* _WHAT TO PRODUCE_: Every record below must be returned word for word, with the pictures left out.

Object change descriptions
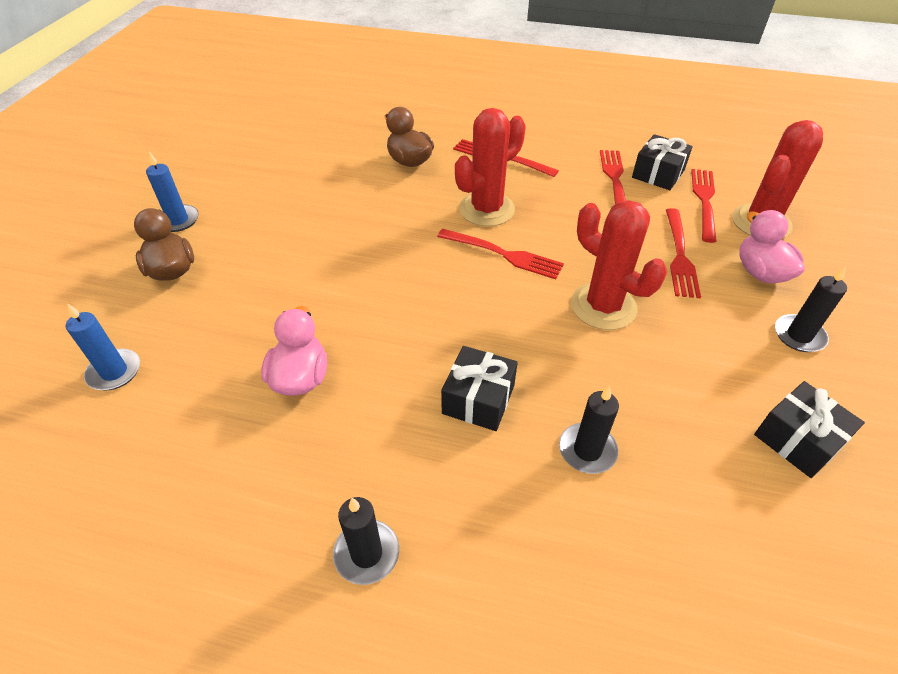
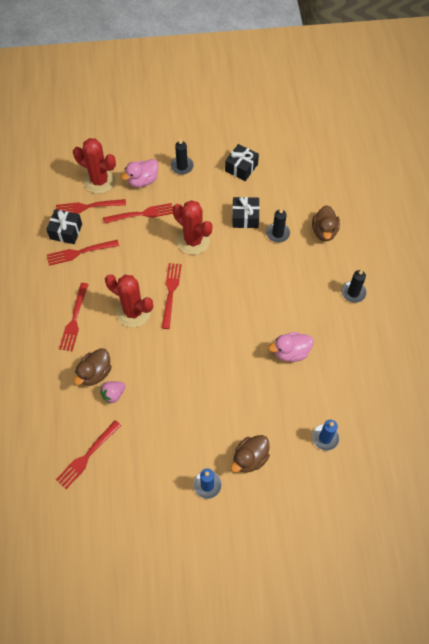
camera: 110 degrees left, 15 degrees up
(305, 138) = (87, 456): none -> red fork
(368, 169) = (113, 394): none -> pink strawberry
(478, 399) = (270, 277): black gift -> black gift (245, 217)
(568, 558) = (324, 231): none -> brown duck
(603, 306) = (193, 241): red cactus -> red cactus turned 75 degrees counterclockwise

* _ANSWER BELOW_:
camera: 110 degrees left, 15 degrees up
(305, 138) = (87, 456): none -> red fork
(368, 169) = (113, 394): none -> pink strawberry
(478, 399) = (270, 277): black gift -> black gift (245, 217)
(568, 558) = (324, 231): none -> brown duck
(603, 306) = (193, 241): red cactus -> red cactus turned 75 degrees counterclockwise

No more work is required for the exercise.